*Try it*. In the entries that follow, find each line with the word "screwdriver" and copy it.

*Dataset records*.
======

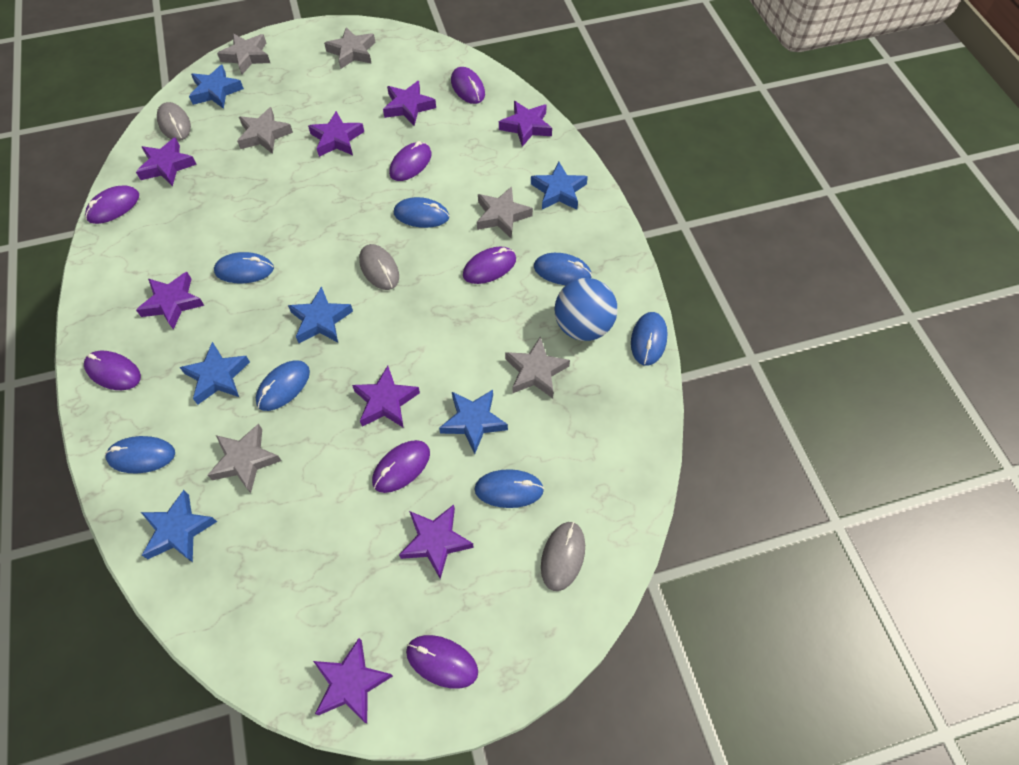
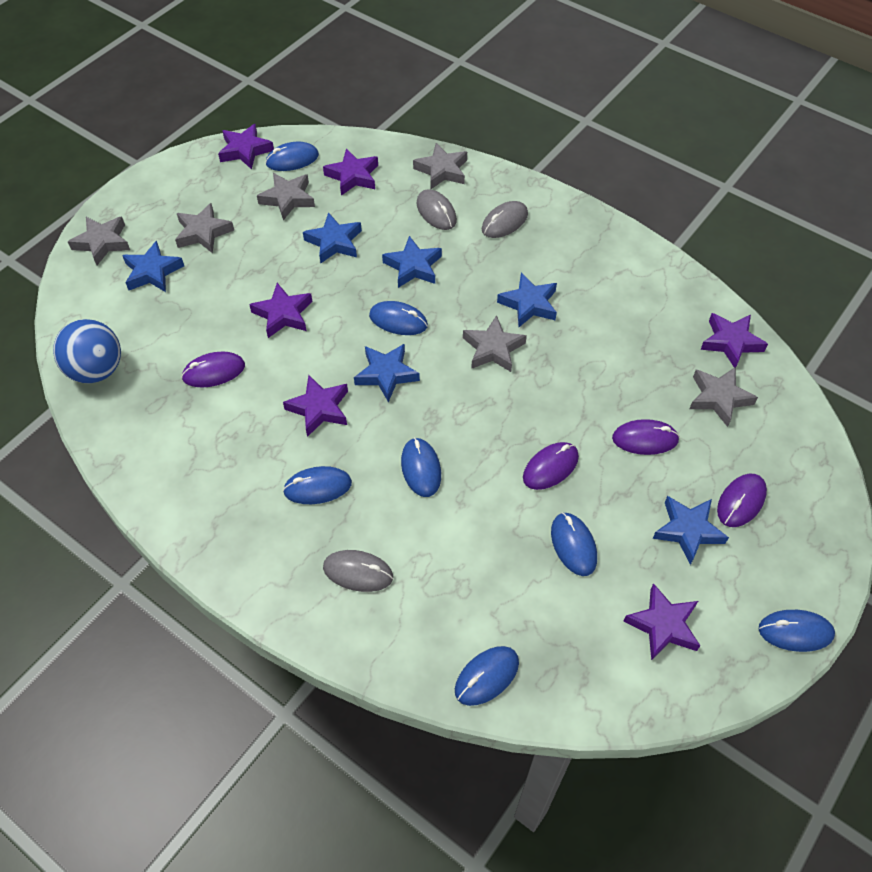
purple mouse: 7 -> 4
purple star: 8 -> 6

======

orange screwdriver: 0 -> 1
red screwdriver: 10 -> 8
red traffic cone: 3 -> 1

======

*Answer for the task*.
orange screwdriver: 0 -> 1
red screwdriver: 10 -> 8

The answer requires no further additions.